YOUR GOAL
Please give back all the records exactly, but keep the pictures out.

Start of THE DATA

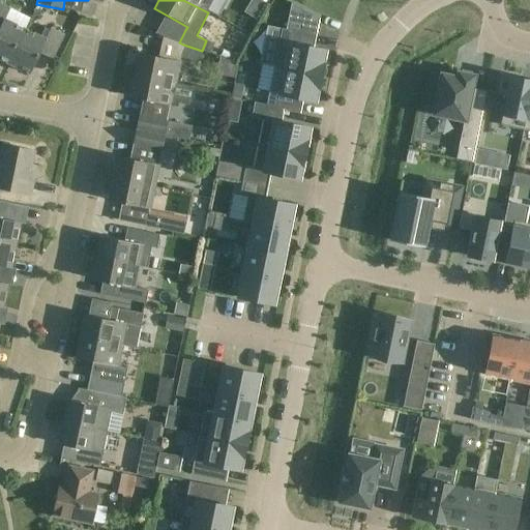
[(183,0),(208,12),(209,12),(218,17),(226,0),(183,0)]
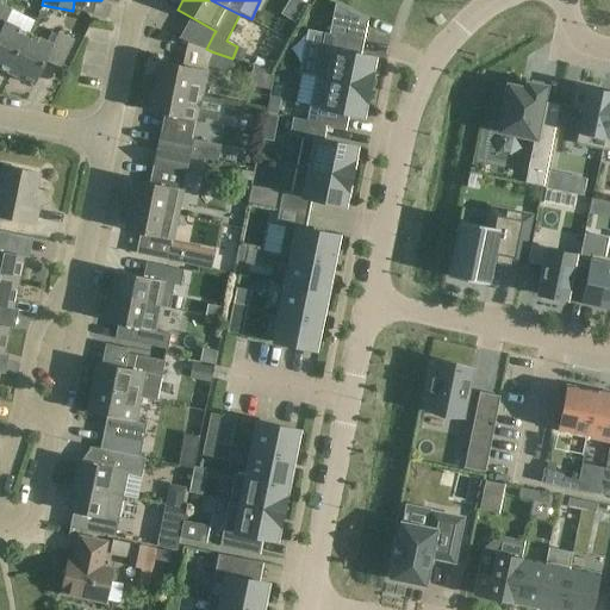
[(0,68),(10,74),(29,35),(5,23),(12,10),(0,4),(0,68)]
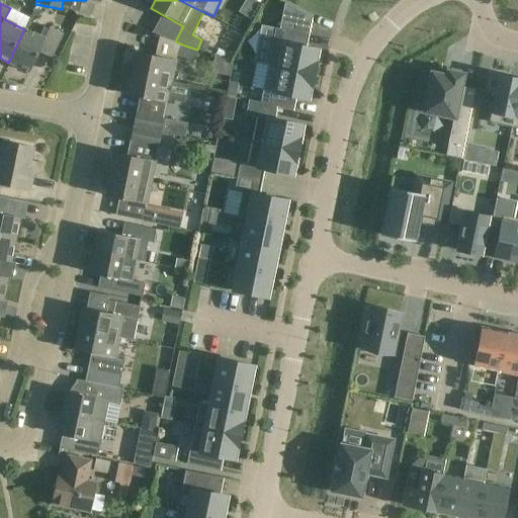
[(267,65),(313,74),(318,50),(306,48),(309,34),(311,26),(312,18),(284,3),(283,11),(279,28),(275,28),(267,65)]
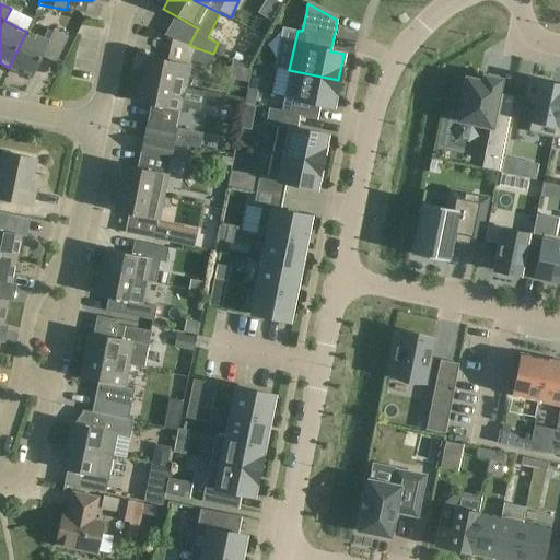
[(26,32),(9,68),(32,79),(42,57),(55,63),(67,37),(51,30),(51,31),(47,30),(43,39),(26,32)]
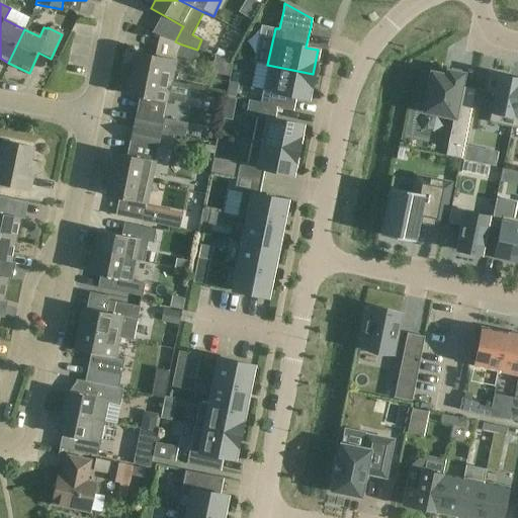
[(201,39),(197,50),(205,53),(208,42),(201,39)]
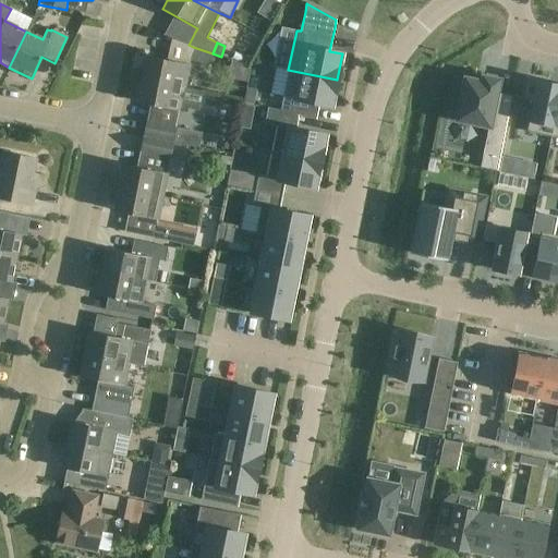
[(193,47),(189,60),(198,63),(208,67),(211,55),(213,53),(193,47)]
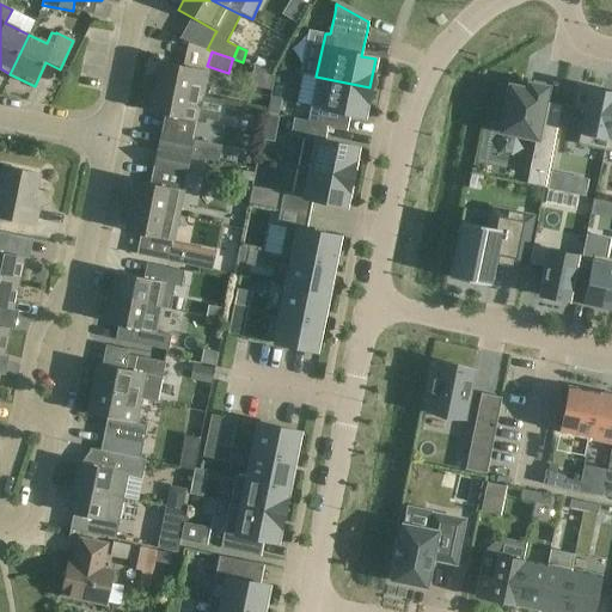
[(159,62),(154,87),(221,101),(222,99),(202,96),(207,72),(159,62)]
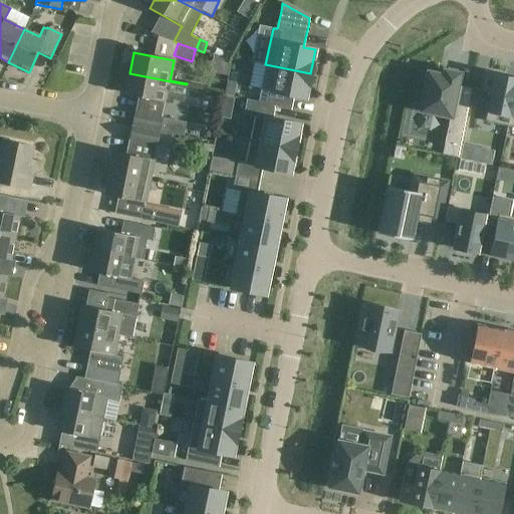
[(246,99),(246,100),(258,102),(291,109),(293,96),(305,98),(310,73),(265,64),(258,101),(246,99)]
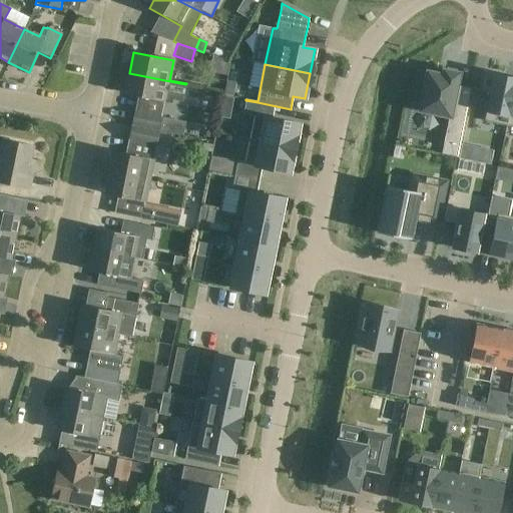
[(450,117),(459,73),(443,70),(442,75),(427,72),(423,92),(419,92),(416,106),(419,107),(419,111),(450,117)]
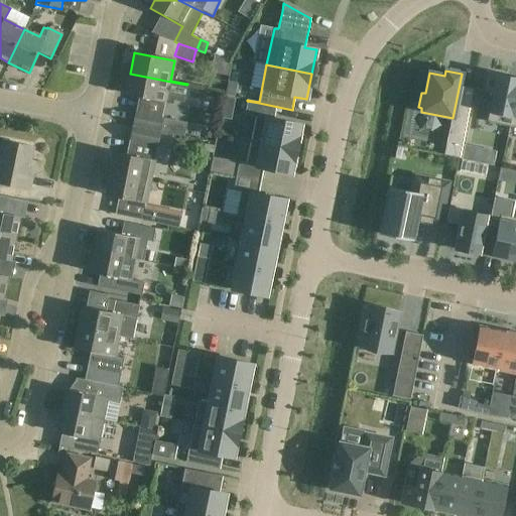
[(515,99),(515,79),(487,73),(483,92),(493,93),(489,111),(487,120),(487,121),(511,126),(515,99)]
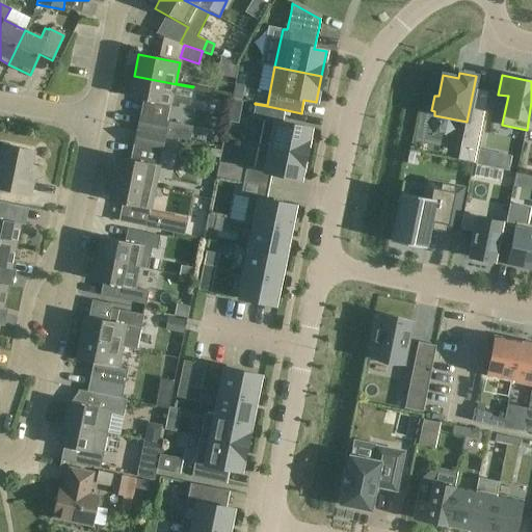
[(192,87),(134,76),(130,98),(170,106),(170,105),(178,107),(179,103),(189,105),(192,87)]
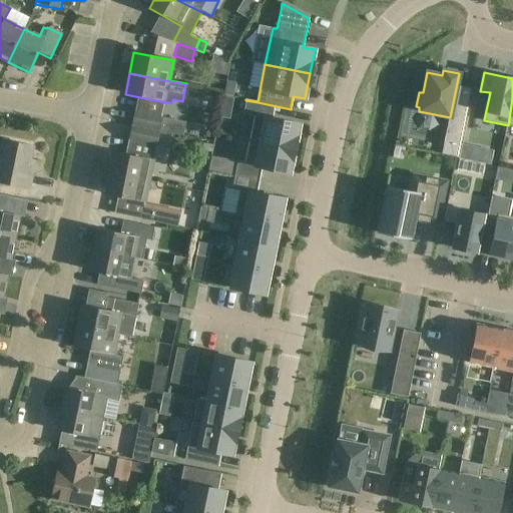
[(226,81),(223,94),(233,96),(235,83),(226,81)]
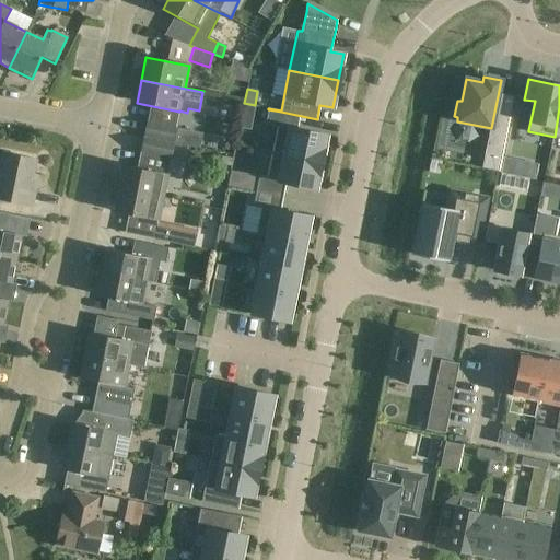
[(244,105),(242,116),(253,118),(255,107),(244,105)]
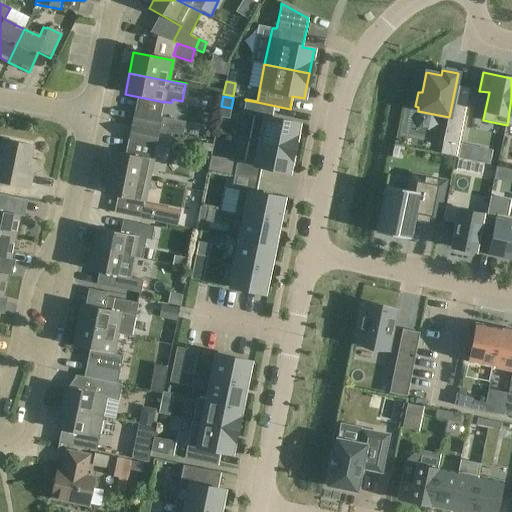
[(294,148),(295,145),(297,146),(301,128),(298,128),(299,124),(271,118),(274,106),(289,110),(290,109),(245,100),(242,114),(254,117),(249,139),(294,148)]
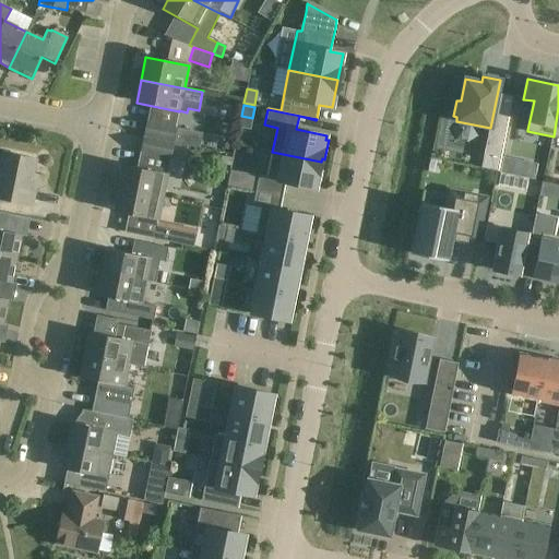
[(146,122),(143,137),(173,143),(173,142),(176,128),(146,122)]
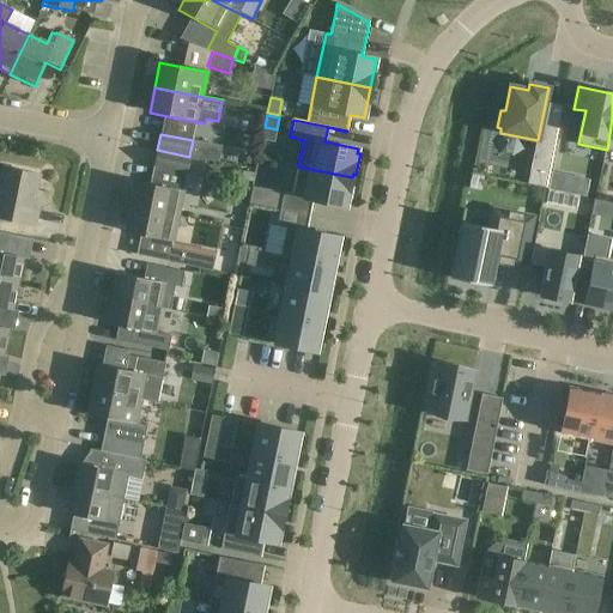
[(135,182),(131,207),(177,217),(183,192),(182,192),(186,174),(187,174),(187,173),(200,175),(205,176),(207,159),(202,158),(189,156),(189,157),(157,150),(153,167),(155,168),(151,186),(135,182)]
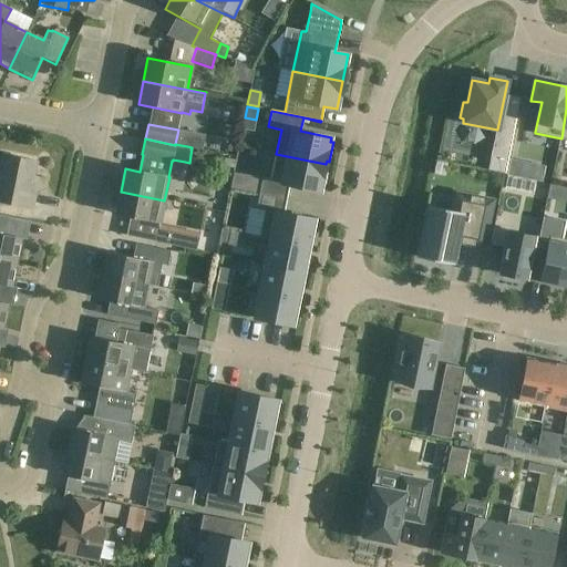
[(259,194),(286,199),(289,185),(320,192),(321,186),(323,187),(327,168),(325,168),(326,164),(296,158),(276,154),(270,179),(263,178),(259,194)]
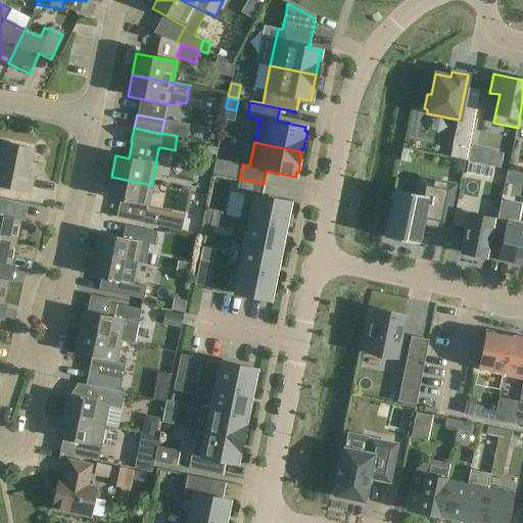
[(34,149),(2,143),(0,150),(0,186),(30,192),(35,169),(30,168),(34,149)]
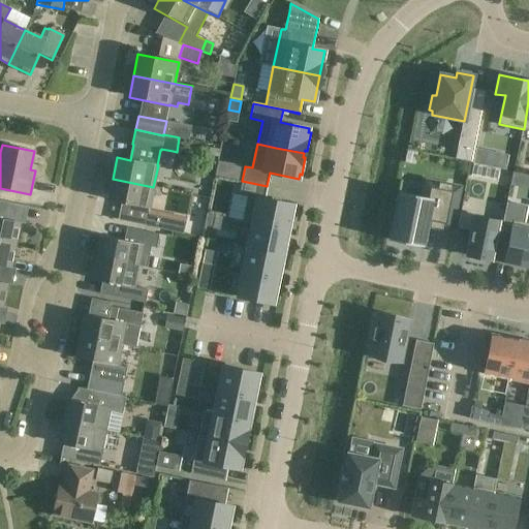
[(475,149),(472,163),(473,163),(483,165),(485,165),(488,151),(475,149)]
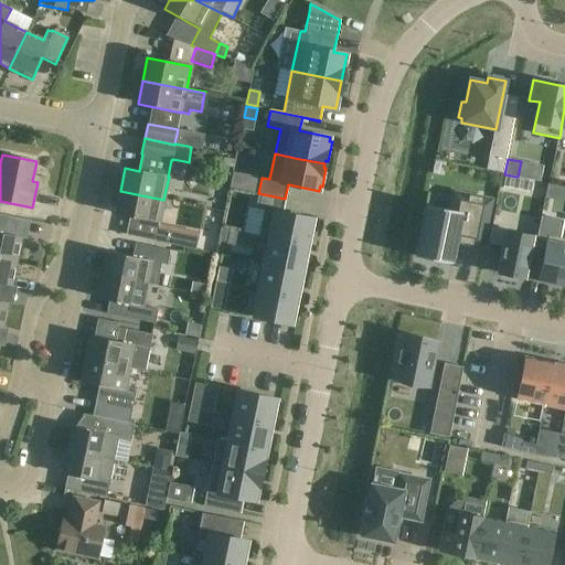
[(505,174),(502,189),(512,191),(515,177),(505,174)]
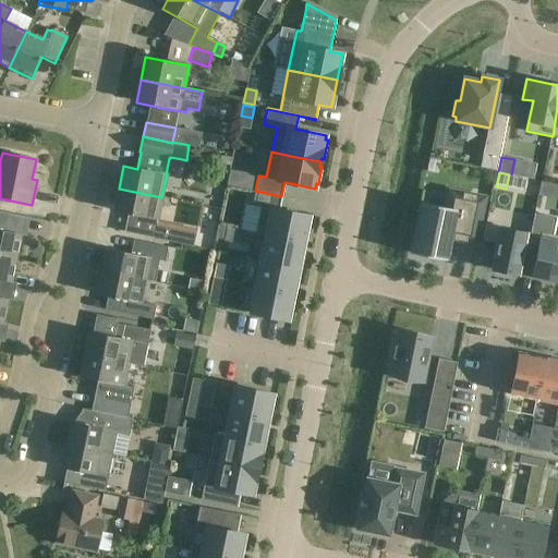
[(157,220),(161,197),(119,189),(114,211),(157,220)]
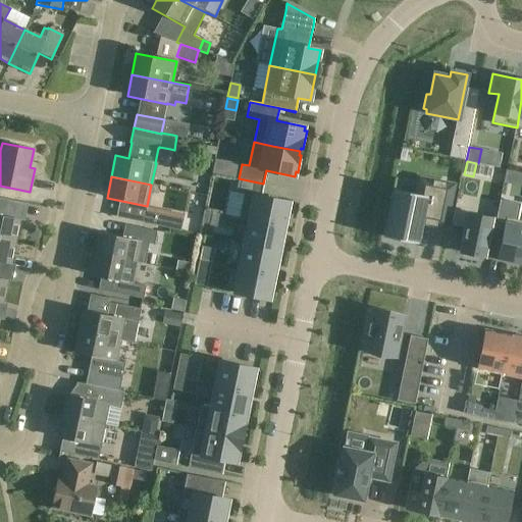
[(393,190),(389,207),(386,206),(384,219),(386,219),(383,237),(417,244),(421,223),(446,228),(454,185),(419,177),(415,194),(393,190)]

End of THE DATA

REPLY TO THE EXERCISE
[(183,0),(208,12),(209,12),(218,17),(226,0),(183,0)]
[(0,68),(10,74),(29,35),(5,23),(12,10),(0,4),(0,68)]
[(267,65),(313,74),(318,50),(306,48),(309,34),(311,26),(312,18),(284,3),(283,11),(279,28),(275,28),(267,65)]
[(26,32),(9,68),(32,79),(42,57),(55,63),(67,37),(51,30),(51,31),(47,30),(43,39),(26,32)]
[(201,39),(197,50),(205,53),(208,42),(201,39)]
[(193,47),(189,60),(198,63),(208,67),(211,55),(213,53),(193,47)]
[(159,62),(154,87),(221,101),(222,99),(202,96),(207,72),(159,62)]
[(246,99),(246,100),(258,102),(291,109),(293,96),(305,98),(310,73),(265,64),(258,101),(246,99)]
[(450,117),(459,73),(443,70),(442,75),(427,72),(423,92),(419,92),(416,106),(419,107),(419,111),(450,117)]
[(515,99),(515,79),(487,73),(483,92),(493,93),(489,111),(487,120),(487,121),(511,126),(515,99)]
[(192,87),(134,76),(130,98),(170,106),(170,105),(178,107),(179,103),(189,105),(192,87)]
[(226,81),(223,94),(233,96),(235,83),(226,81)]
[(244,105),(242,116),(253,118),(255,107),(244,105)]
[(294,148),(295,145),(297,146),(301,128),(298,128),(299,124),(271,118),(274,106),(289,110),(290,109),(245,100),(242,114),(254,117),(249,139),(294,148)]
[(146,122),(143,137),(173,143),(173,142),(176,128),(146,122)]
[(135,182),(131,207),(177,217),(183,192),(182,192),(186,174),(187,174),(187,173),(200,175),(205,176),(207,159),(202,158),(189,156),(189,157),(157,150),(153,167),(155,168),(151,186),(135,182)]
[(259,194),(286,199),(289,185),(320,192),(321,186),(323,187),(327,168),(325,168),(326,164),(296,158),(276,154),(270,179),(263,178),(259,194)]
[(34,149),(2,143),(0,150),(0,186),(30,192),(35,169),(30,168),(34,149)]
[(475,149),(472,163),(473,163),(483,165),(485,165),(488,151),(475,149)]
[(505,174),(502,189),(512,191),(515,177),(505,174)]
[(157,220),(161,197),(119,189),(114,211),(157,220)]
[(393,190),(389,207),(386,206),(384,219),(386,219),(383,237),(417,244),(421,223),(446,228),(454,185),(419,177),(415,194),(393,190)]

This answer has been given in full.